# PROBLEM TO WORK ON
Scan the records below for the line with "camera: 15 degrees right, 15 degrees up" and the line with "(673, 158) = (567, 160): pink". Repeat those two lines and every line between them exactly, and nothing else.

# INPUT MATERIAL
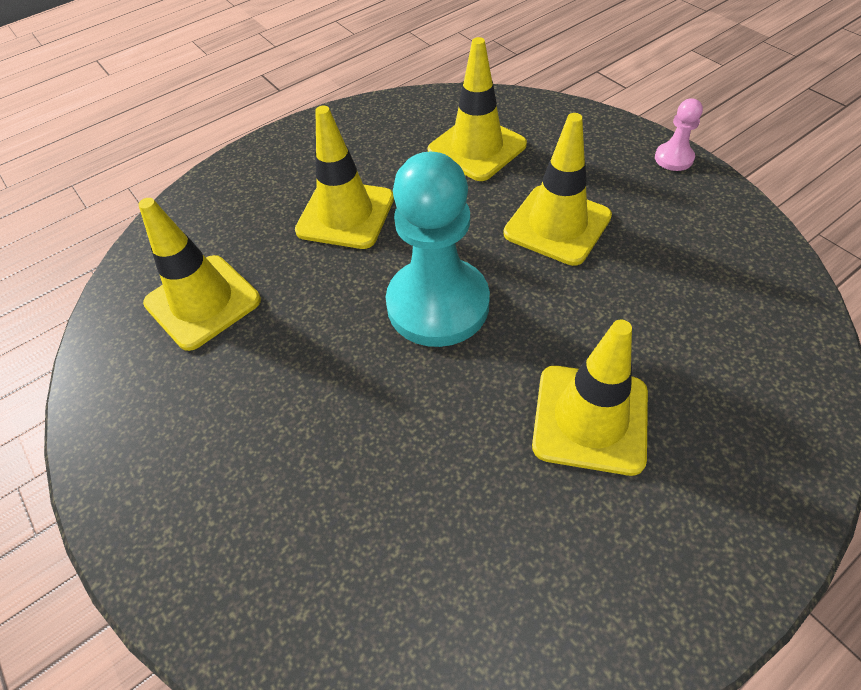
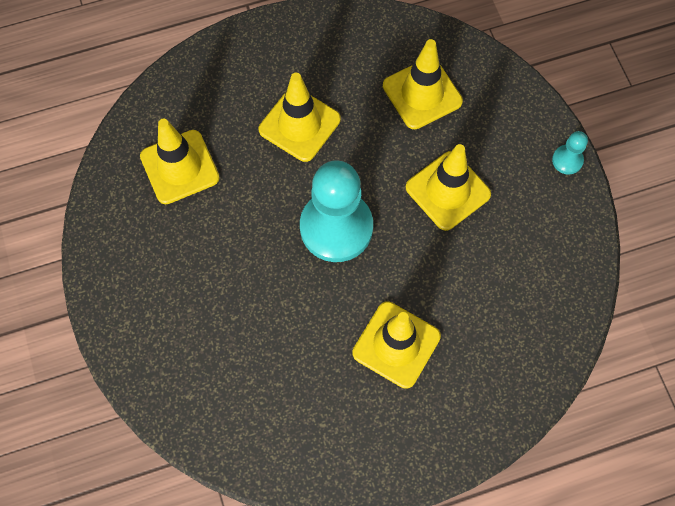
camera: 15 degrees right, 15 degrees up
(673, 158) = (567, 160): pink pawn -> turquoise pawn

==

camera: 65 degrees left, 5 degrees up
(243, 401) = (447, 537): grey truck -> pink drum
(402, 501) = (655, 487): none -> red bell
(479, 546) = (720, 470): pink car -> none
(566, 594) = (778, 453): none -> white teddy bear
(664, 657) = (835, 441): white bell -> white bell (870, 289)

# RESULT BELOW
camera: 15 degrees right, 15 degrees up
(673, 158) = (567, 160): pink pawn -> turquoise pawn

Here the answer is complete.